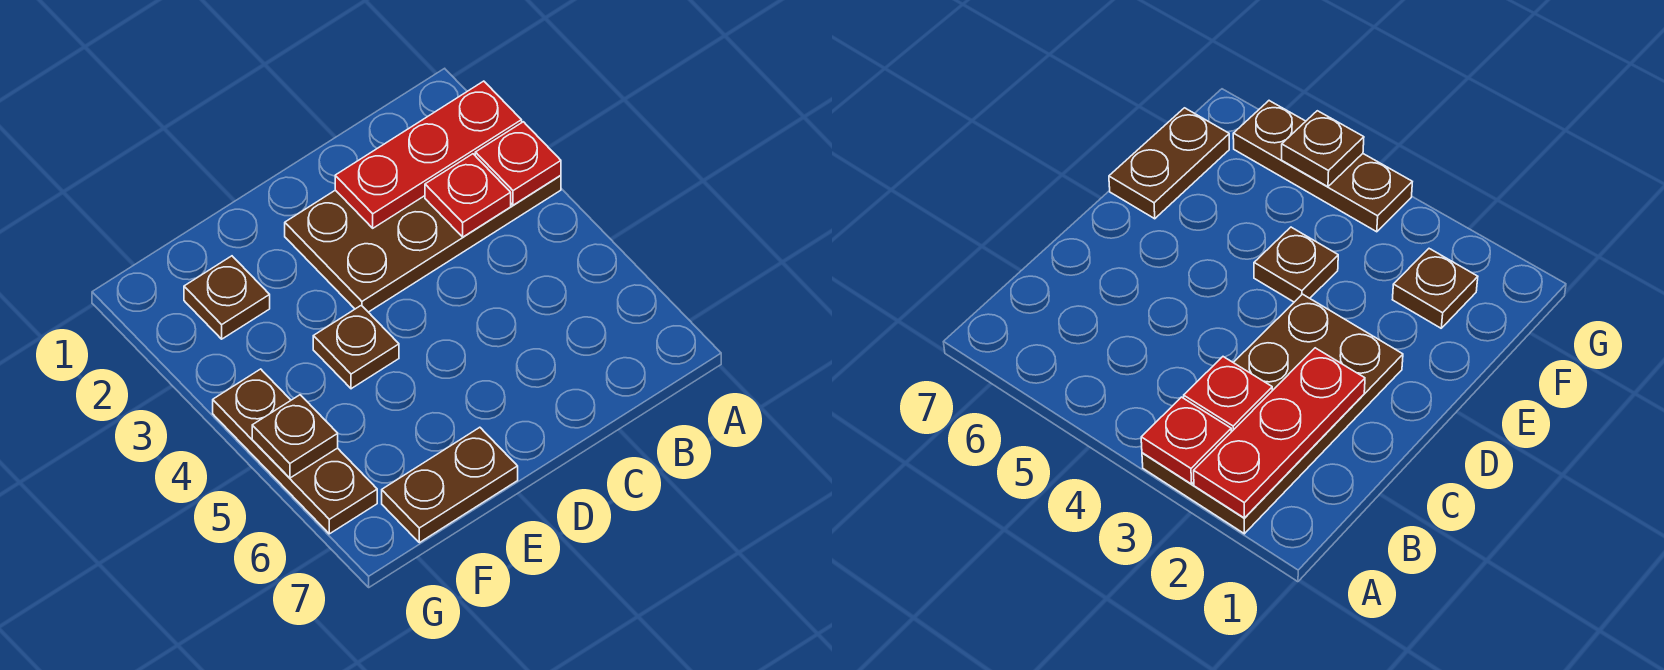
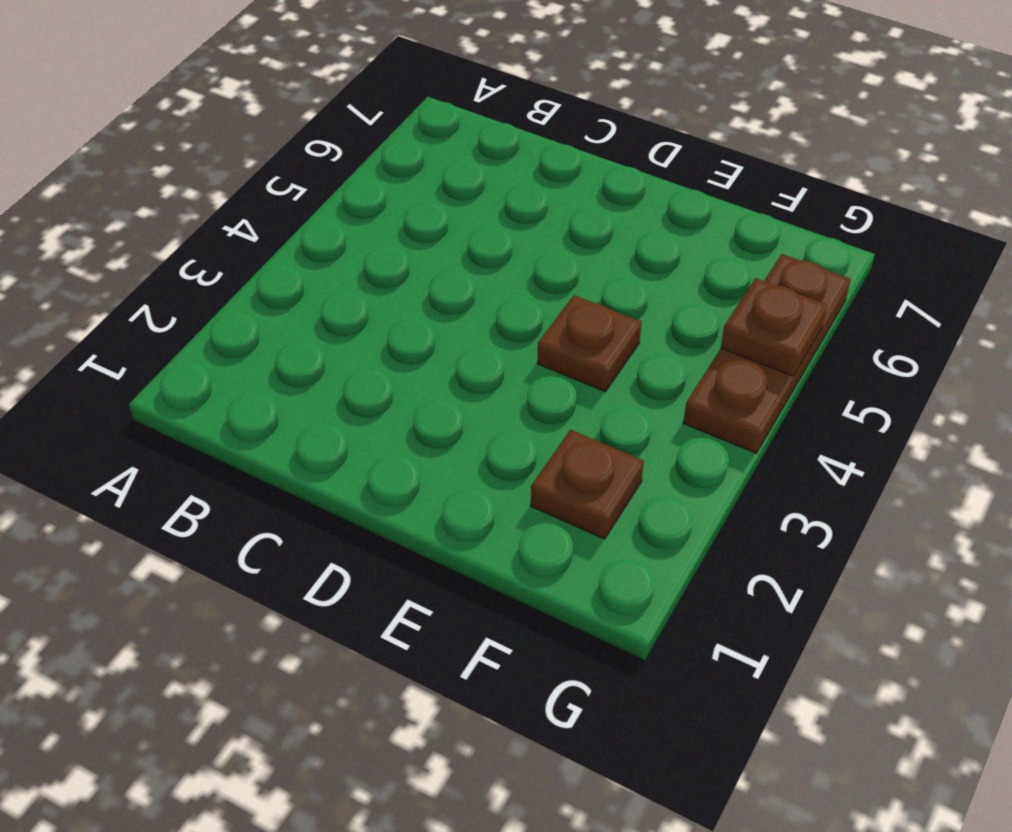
none -> brown plate A2:D3 level 1
none -> brown plate E7:F7 level 1

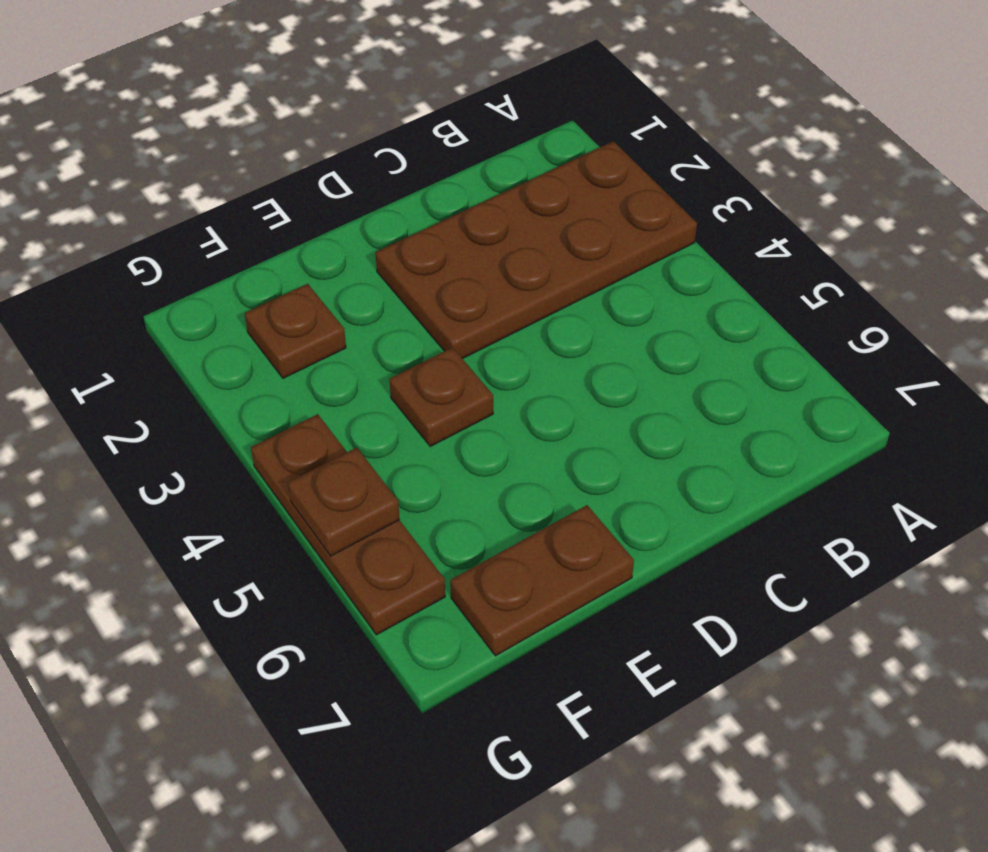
none -> red plate A2:C2 level 2
none -> red plate A3 level 2

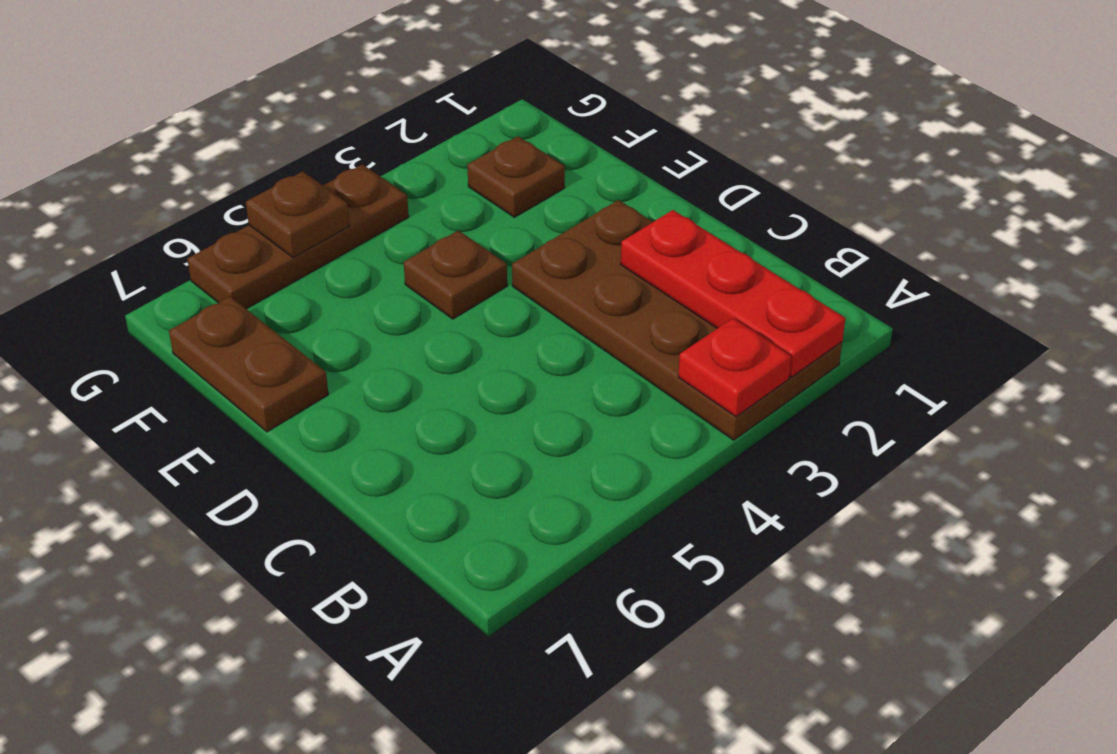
none -> red plate B3 level 2

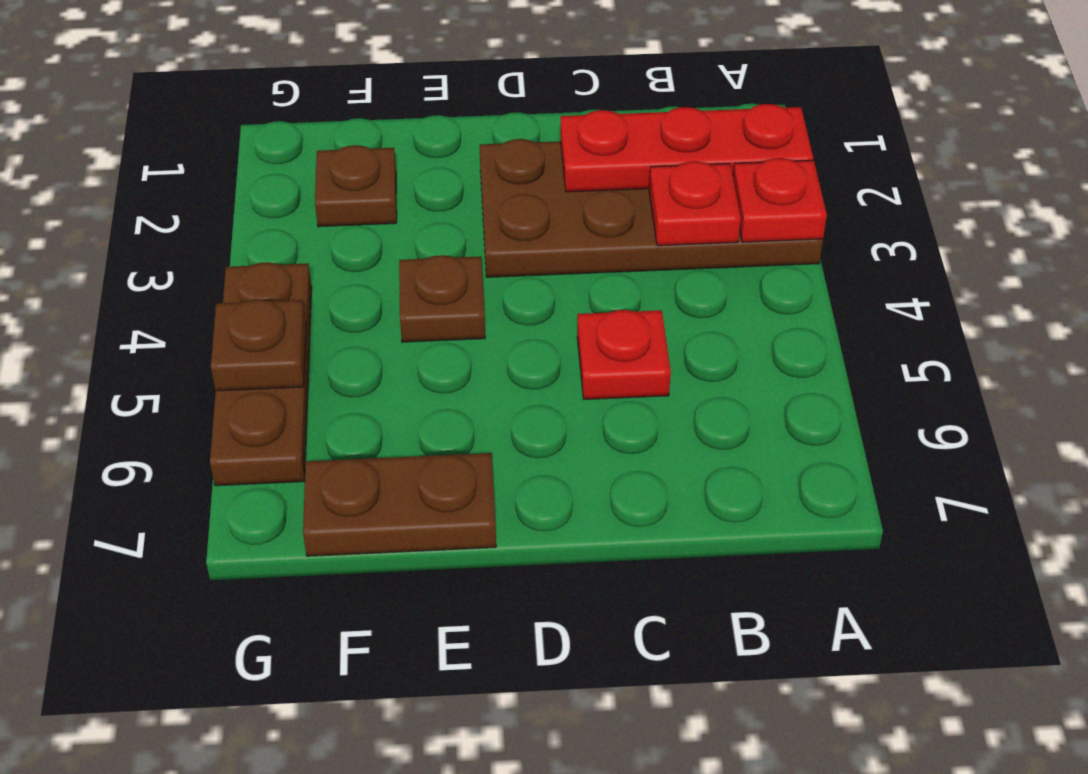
red plate C5 level 1 -> none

--- EXERCISE PROMPT ---
Quote the entries above word for word. Leave the images out.

--- REPLY ---
none -> brown plate A2:D3 level 1
none -> brown plate E7:F7 level 1

none -> red plate A2:C2 level 2
none -> red plate A3 level 2

none -> red plate B3 level 2

red plate C5 level 1 -> none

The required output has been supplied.